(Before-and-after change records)
⁂
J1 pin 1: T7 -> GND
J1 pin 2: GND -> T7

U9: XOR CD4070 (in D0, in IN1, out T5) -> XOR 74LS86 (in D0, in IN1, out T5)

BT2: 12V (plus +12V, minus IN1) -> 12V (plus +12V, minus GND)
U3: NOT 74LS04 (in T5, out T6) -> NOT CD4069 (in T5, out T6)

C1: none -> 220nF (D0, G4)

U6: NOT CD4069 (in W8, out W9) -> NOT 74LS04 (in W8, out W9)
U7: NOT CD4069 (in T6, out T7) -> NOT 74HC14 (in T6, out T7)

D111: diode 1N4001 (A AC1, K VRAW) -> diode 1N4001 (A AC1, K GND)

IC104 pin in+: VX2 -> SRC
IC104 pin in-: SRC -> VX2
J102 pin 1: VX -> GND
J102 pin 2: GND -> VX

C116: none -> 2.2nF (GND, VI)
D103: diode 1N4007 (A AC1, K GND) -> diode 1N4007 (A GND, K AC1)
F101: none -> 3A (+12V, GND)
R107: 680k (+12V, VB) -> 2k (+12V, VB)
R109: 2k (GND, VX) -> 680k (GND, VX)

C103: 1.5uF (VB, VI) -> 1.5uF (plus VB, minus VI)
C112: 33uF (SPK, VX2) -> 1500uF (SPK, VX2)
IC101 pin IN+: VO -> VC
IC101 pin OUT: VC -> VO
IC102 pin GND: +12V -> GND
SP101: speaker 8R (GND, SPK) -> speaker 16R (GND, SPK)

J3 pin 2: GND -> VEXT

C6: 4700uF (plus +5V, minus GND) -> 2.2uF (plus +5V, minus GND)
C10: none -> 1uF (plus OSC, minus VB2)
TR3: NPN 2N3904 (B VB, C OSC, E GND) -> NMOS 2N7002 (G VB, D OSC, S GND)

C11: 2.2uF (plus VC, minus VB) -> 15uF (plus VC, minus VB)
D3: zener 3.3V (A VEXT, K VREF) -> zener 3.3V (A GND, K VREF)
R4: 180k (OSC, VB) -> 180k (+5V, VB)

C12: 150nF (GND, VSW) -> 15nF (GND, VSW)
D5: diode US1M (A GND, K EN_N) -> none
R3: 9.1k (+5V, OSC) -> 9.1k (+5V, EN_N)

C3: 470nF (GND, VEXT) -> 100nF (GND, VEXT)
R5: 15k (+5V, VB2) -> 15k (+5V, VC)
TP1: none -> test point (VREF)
⁂
→ What you have to do: Extract all of the data above and output it character for character.

→ Solution below:
J1 pin 1: T7 -> GND
J1 pin 2: GND -> T7

U9: XOR CD4070 (in D0, in IN1, out T5) -> XOR 74LS86 (in D0, in IN1, out T5)

BT2: 12V (plus +12V, minus IN1) -> 12V (plus +12V, minus GND)
U3: NOT 74LS04 (in T5, out T6) -> NOT CD4069 (in T5, out T6)

C1: none -> 220nF (D0, G4)

U6: NOT CD4069 (in W8, out W9) -> NOT 74LS04 (in W8, out W9)
U7: NOT CD4069 (in T6, out T7) -> NOT 74HC14 (in T6, out T7)

D111: diode 1N4001 (A AC1, K VRAW) -> diode 1N4001 (A AC1, K GND)

IC104 pin in+: VX2 -> SRC
IC104 pin in-: SRC -> VX2
J102 pin 1: VX -> GND
J102 pin 2: GND -> VX

C116: none -> 2.2nF (GND, VI)
D103: diode 1N4007 (A AC1, K GND) -> diode 1N4007 (A GND, K AC1)
F101: none -> 3A (+12V, GND)
R107: 680k (+12V, VB) -> 2k (+12V, VB)
R109: 2k (GND, VX) -> 680k (GND, VX)

C103: 1.5uF (VB, VI) -> 1.5uF (plus VB, minus VI)
C112: 33uF (SPK, VX2) -> 1500uF (SPK, VX2)
IC101 pin IN+: VO -> VC
IC101 pin OUT: VC -> VO
IC102 pin GND: +12V -> GND
SP101: speaker 8R (GND, SPK) -> speaker 16R (GND, SPK)

J3 pin 2: GND -> VEXT

C6: 4700uF (plus +5V, minus GND) -> 2.2uF (plus +5V, minus GND)
C10: none -> 1uF (plus OSC, minus VB2)
TR3: NPN 2N3904 (B VB, C OSC, E GND) -> NMOS 2N7002 (G VB, D OSC, S GND)

C11: 2.2uF (plus VC, minus VB) -> 15uF (plus VC, minus VB)
D3: zener 3.3V (A VEXT, K VREF) -> zener 3.3V (A GND, K VREF)
R4: 180k (OSC, VB) -> 180k (+5V, VB)

C12: 150nF (GND, VSW) -> 15nF (GND, VSW)
D5: diode US1M (A GND, K EN_N) -> none
R3: 9.1k (+5V, OSC) -> 9.1k (+5V, EN_N)

C3: 470nF (GND, VEXT) -> 100nF (GND, VEXT)
R5: 15k (+5V, VB2) -> 15k (+5V, VC)
TP1: none -> test point (VREF)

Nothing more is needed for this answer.